TASK INSTRUCTIONS:
Using the listing below, report how many lines hold the word "NAND", and nothing else.
BEGIN
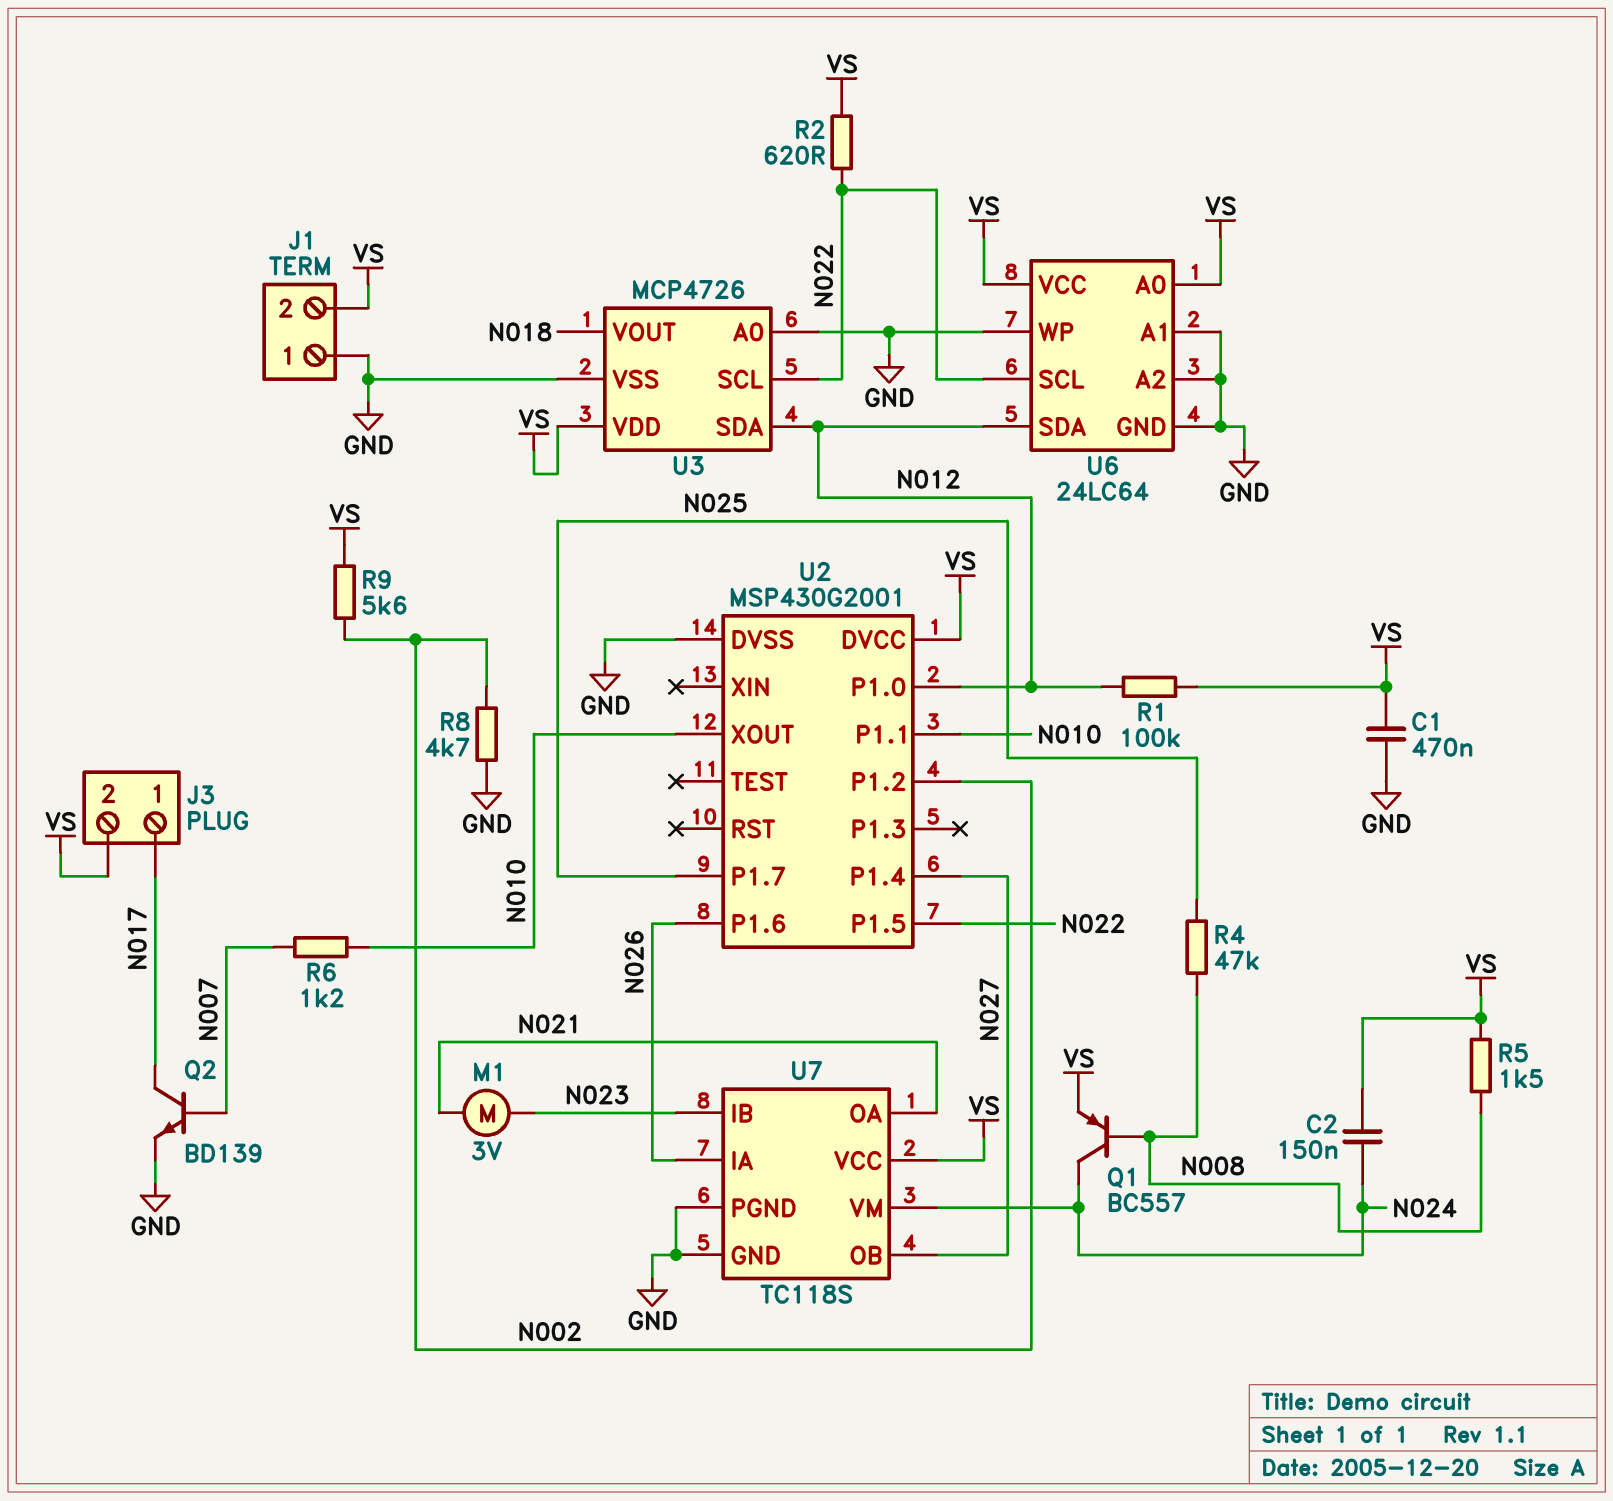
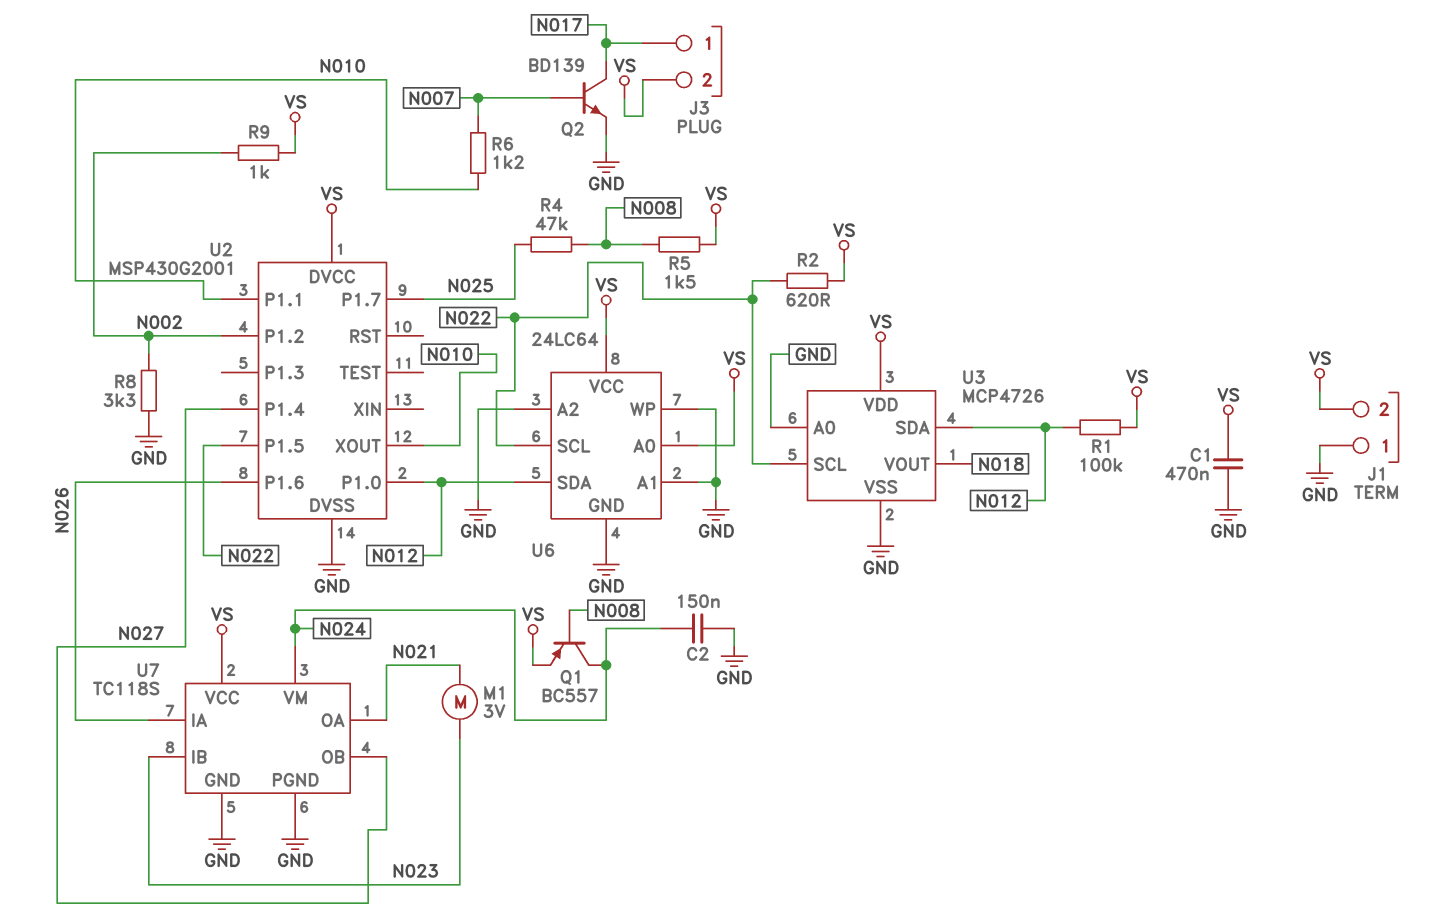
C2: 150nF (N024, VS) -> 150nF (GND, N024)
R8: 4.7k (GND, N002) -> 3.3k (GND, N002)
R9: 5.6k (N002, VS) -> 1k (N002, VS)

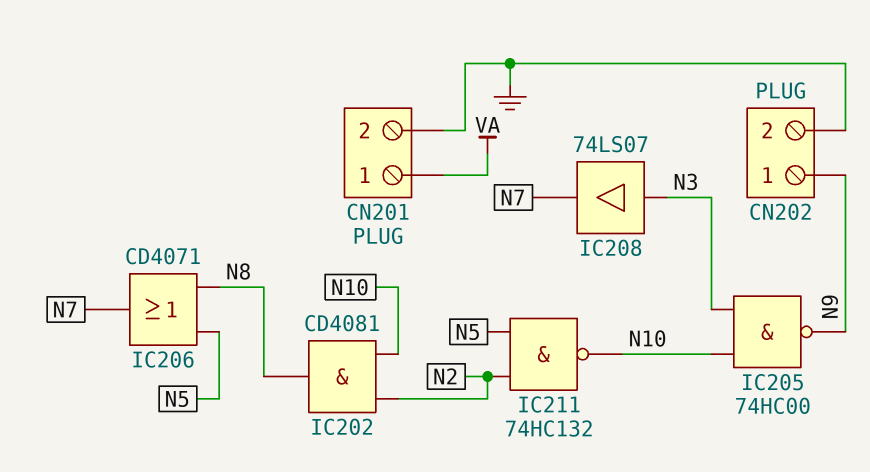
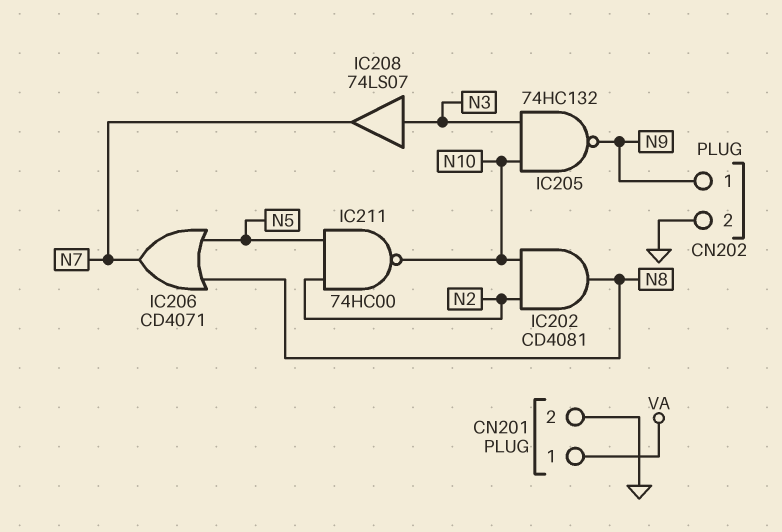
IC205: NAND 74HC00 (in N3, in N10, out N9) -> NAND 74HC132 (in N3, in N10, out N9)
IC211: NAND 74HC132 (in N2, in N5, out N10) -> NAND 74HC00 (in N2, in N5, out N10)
END
RESPONSE BOX:
2